◆ Given data:

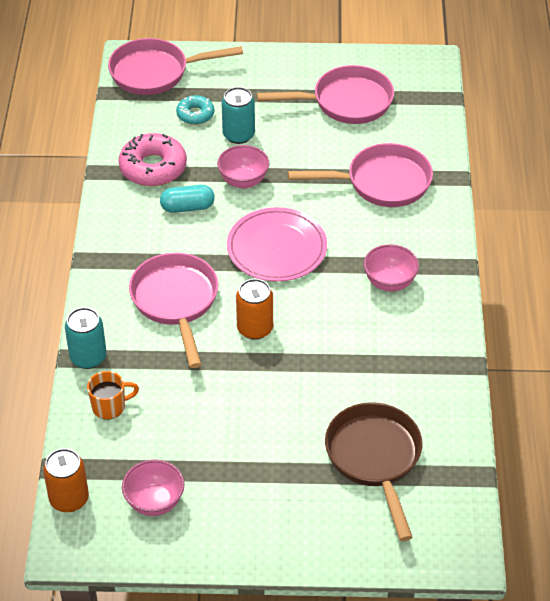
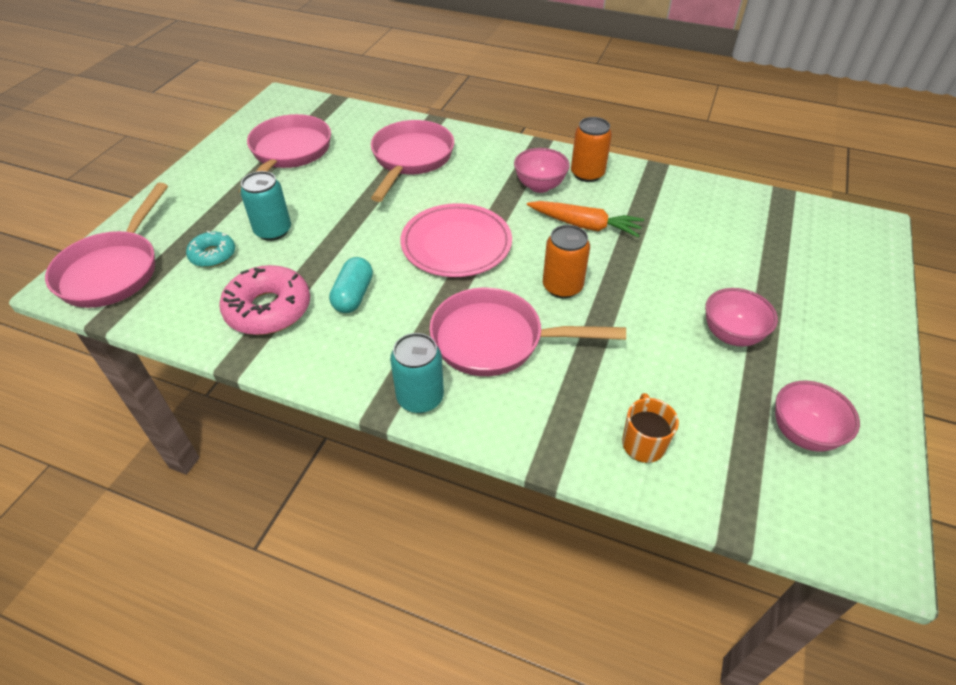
camera: 70 degrees left, 0 degrees up
(69, 499) = (793, 525): orange can -> orange can (587, 174)
(88, 357) = (553, 447): turquoise can -> turquoise can (420, 397)
(243, 181) = (344, 244): pink bowl -> pink bowl (731, 335)
(345, 327) = (585, 225): none -> orange carrot
(375, 459) = (757, 248): brown pan -> none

◆ Problem description: If a line holds a picture, skip the picture and transcribe the rest of the material exactly.

◆ Result for this exercise:
camera: 70 degrees left, 0 degrees up
(69, 499) = (793, 525): orange can -> orange can (587, 174)
(88, 357) = (553, 447): turquoise can -> turquoise can (420, 397)
(243, 181) = (344, 244): pink bowl -> pink bowl (731, 335)
(345, 327) = (585, 225): none -> orange carrot
(375, 459) = (757, 248): brown pan -> none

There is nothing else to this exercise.